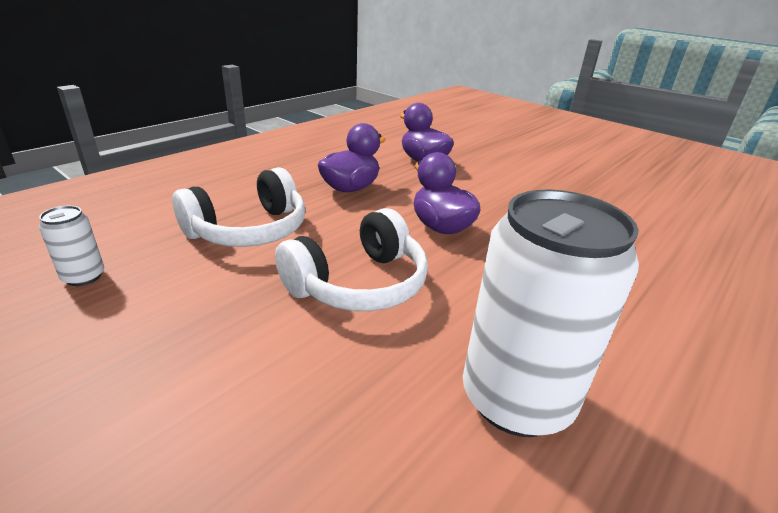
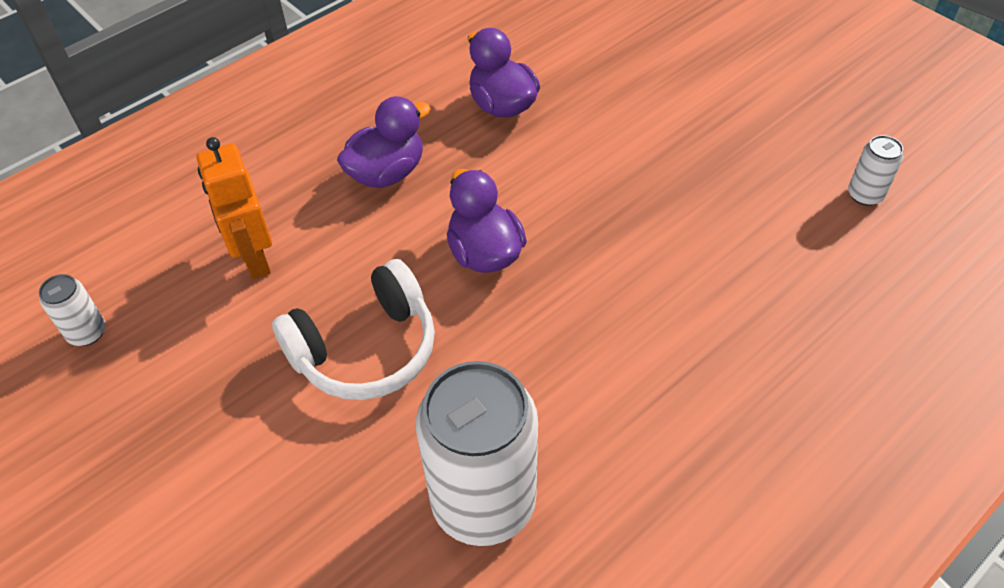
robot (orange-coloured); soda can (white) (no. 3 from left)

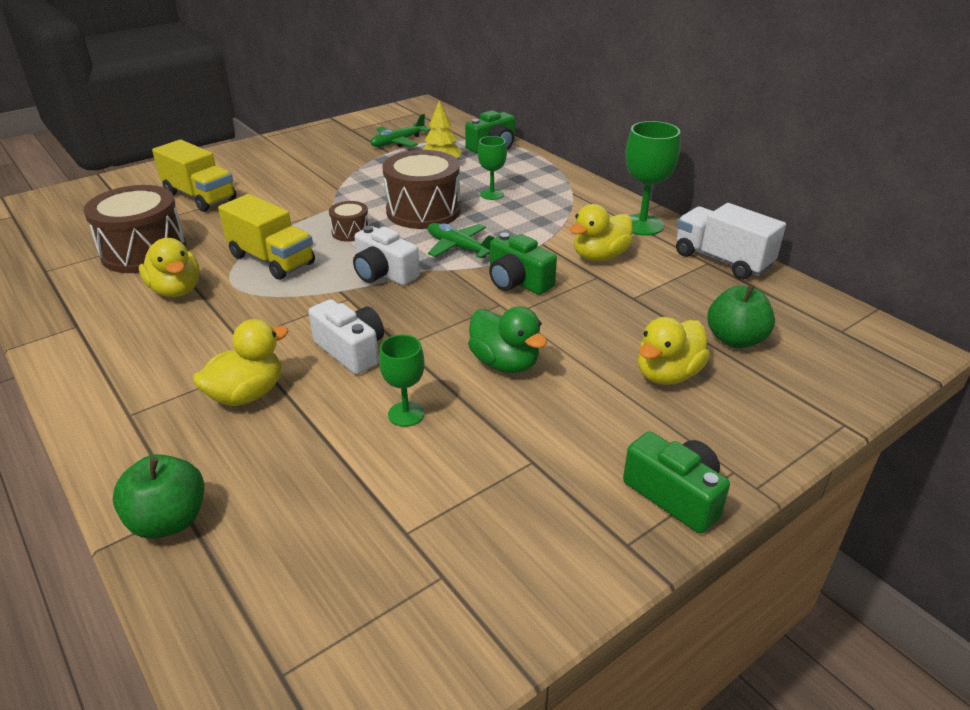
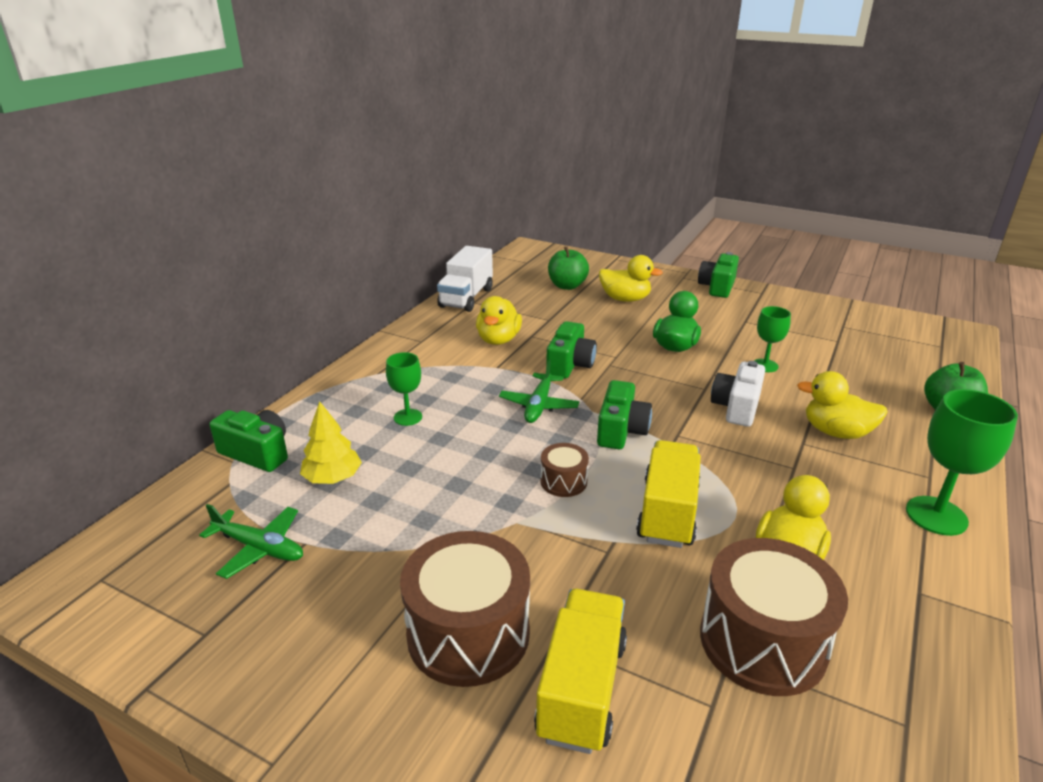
goblet (leaf-green) (no. 3 from left); toy drum (brown) (no. 1 from left); duck (golden) (no. 1 from left); camera (leaf-green) (no. 3 from left)

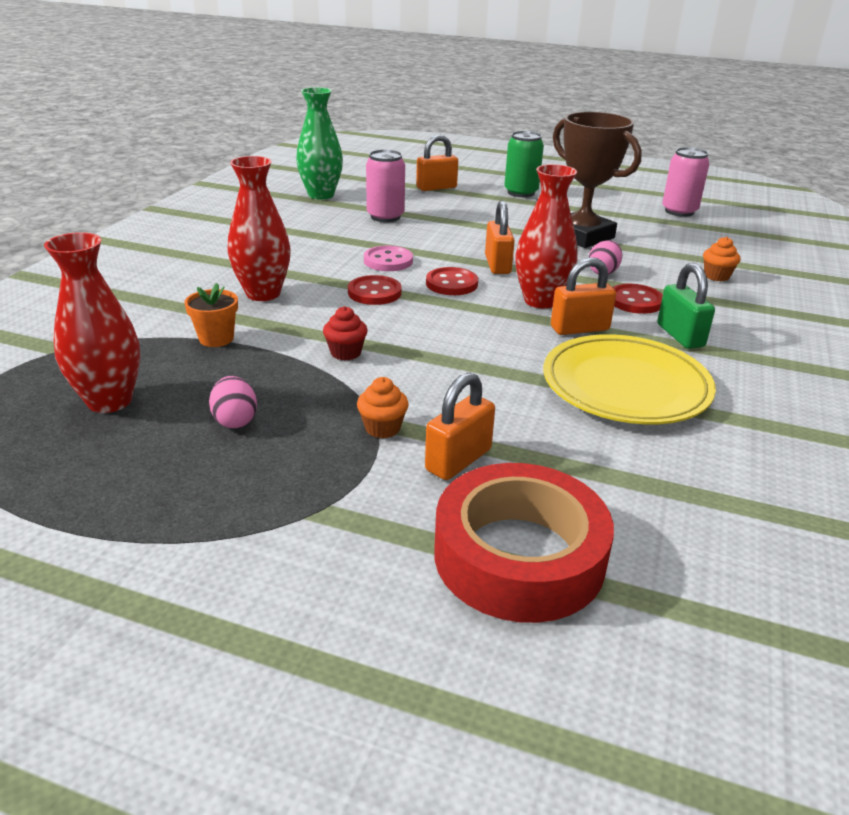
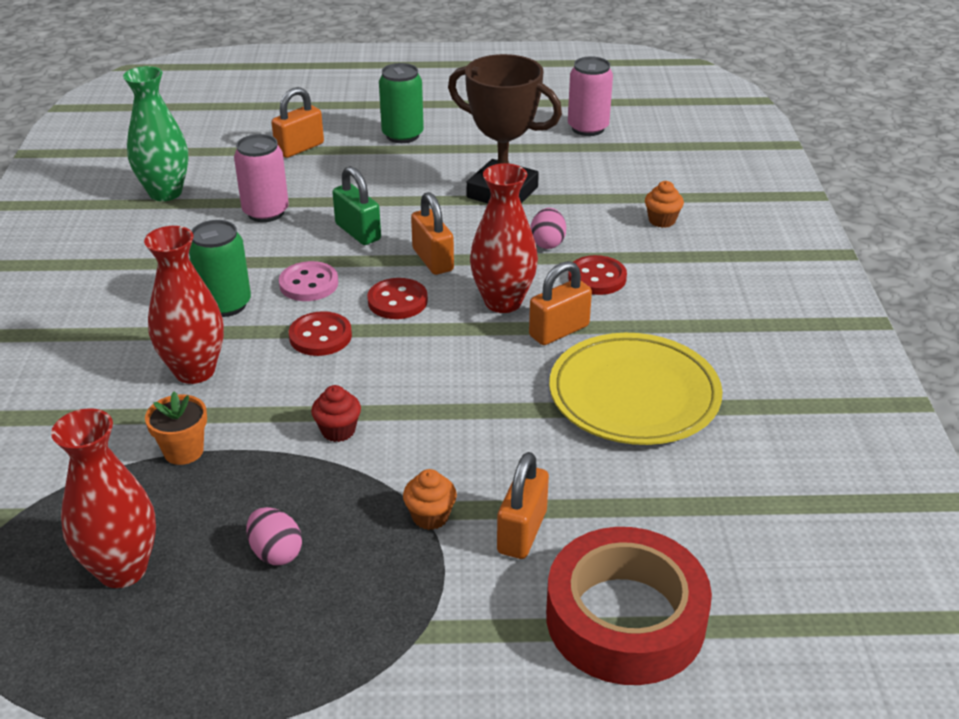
lock (leaf-green); soda can (leaf-green) (no. 1 from left)

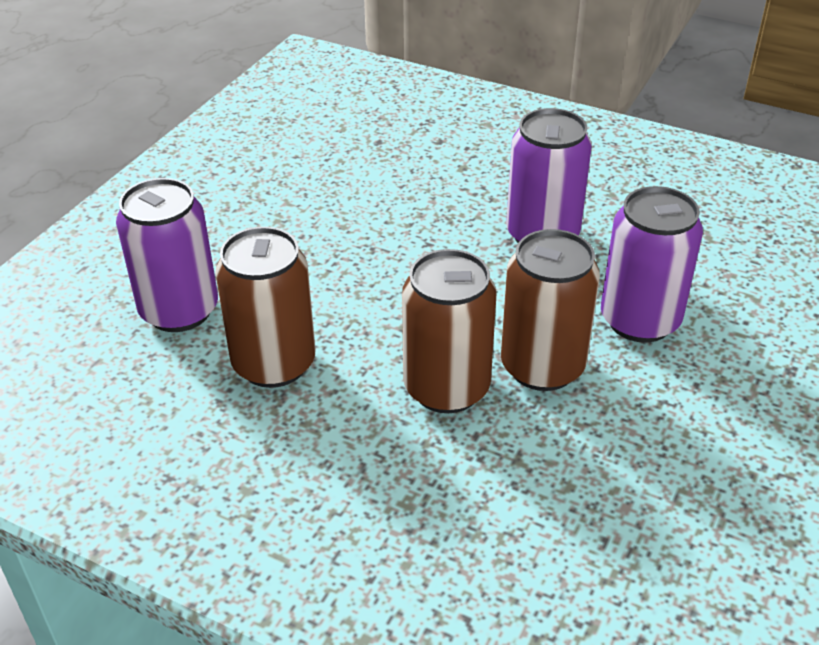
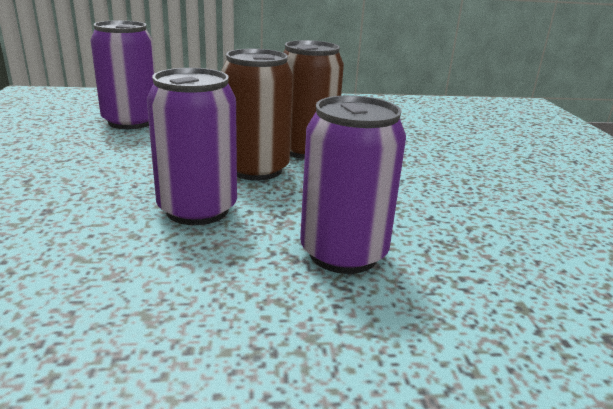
soda can (purple) (no. 1 from left); soda can (brown) (no. 1 from left in the first image)

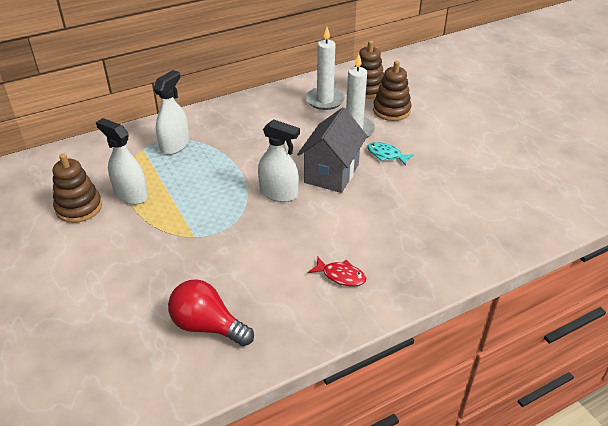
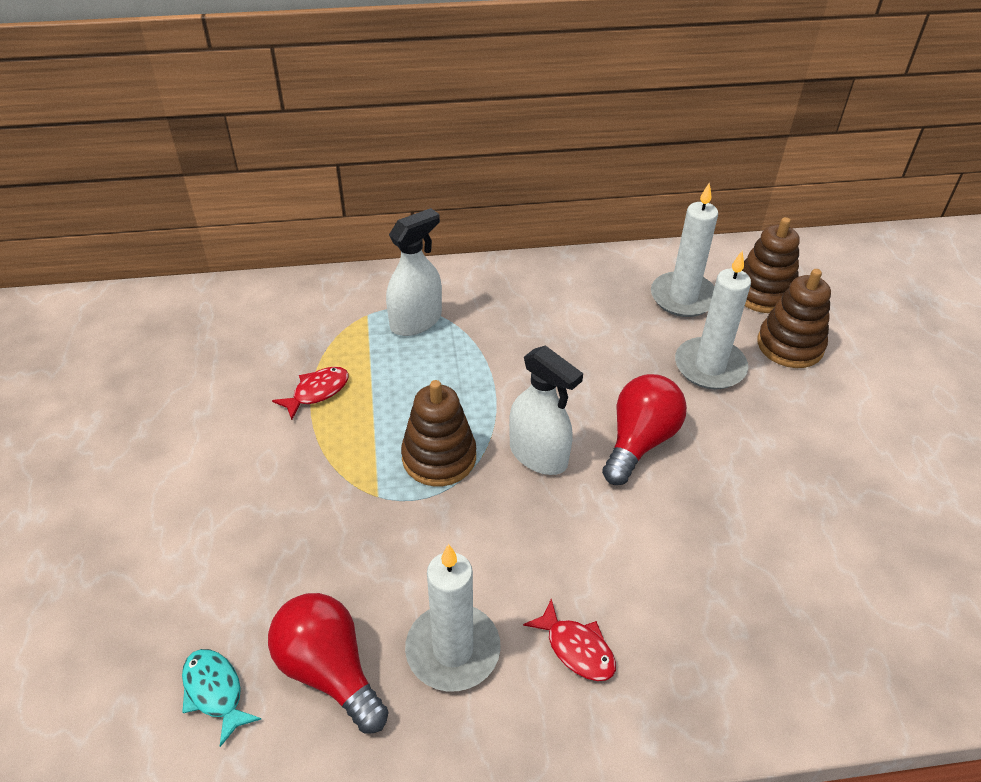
lightbulb (scarlet) (no. 2 from left); fish (scarlet) (no. 1 from left); fish (teal); ring stacker (brown) (no. 1 from left); pillar candle (white) (no. 1 from left)

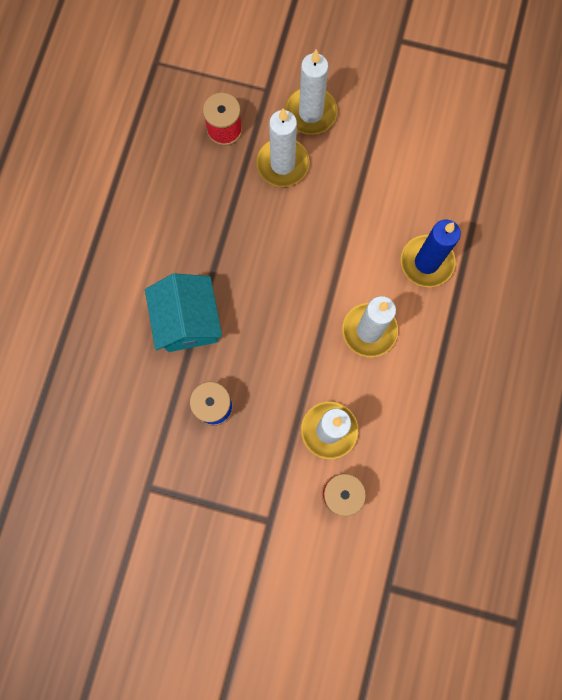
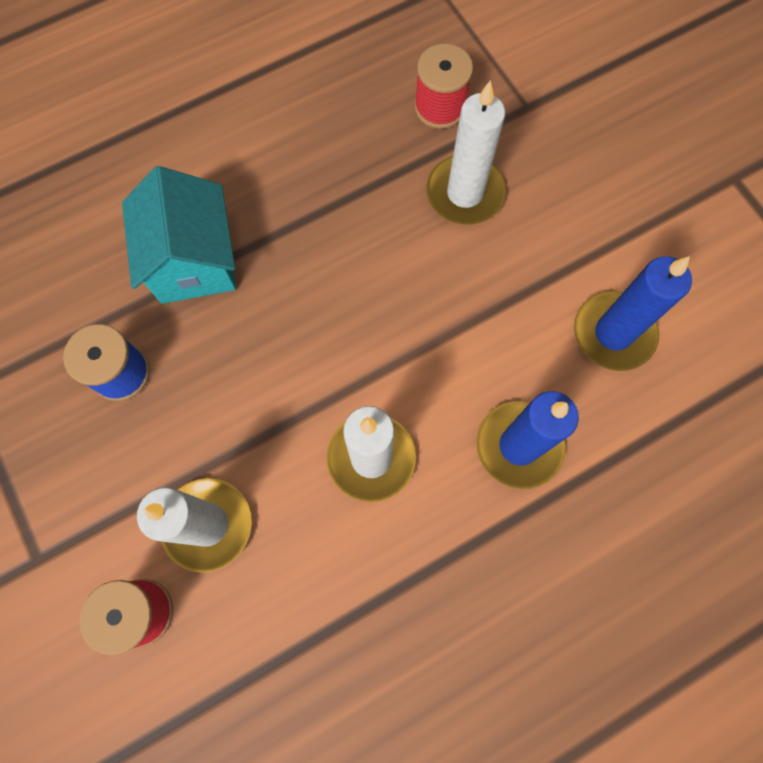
pillar candle (white) (no. 2 from left in the first image); cottage (teal); pillar candle (royal blue) (no. 2 from left)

● ● ● ● ● ● ●

Pictures aside, restate the entries word for word.

robot (orange-coloured); soda can (white) (no. 3 from left)

goblet (leaf-green) (no. 3 from left); toy drum (brown) (no. 1 from left); duck (golden) (no. 1 from left); camera (leaf-green) (no. 3 from left)

lock (leaf-green); soda can (leaf-green) (no. 1 from left)

soda can (purple) (no. 1 from left); soda can (brown) (no. 1 from left in the first image)

lightbulb (scarlet) (no. 2 from left); fish (scarlet) (no. 1 from left); fish (teal); ring stacker (brown) (no. 1 from left); pillar candle (white) (no. 1 from left)

pillar candle (white) (no. 2 from left in the first image); cottage (teal); pillar candle (royal blue) (no. 2 from left)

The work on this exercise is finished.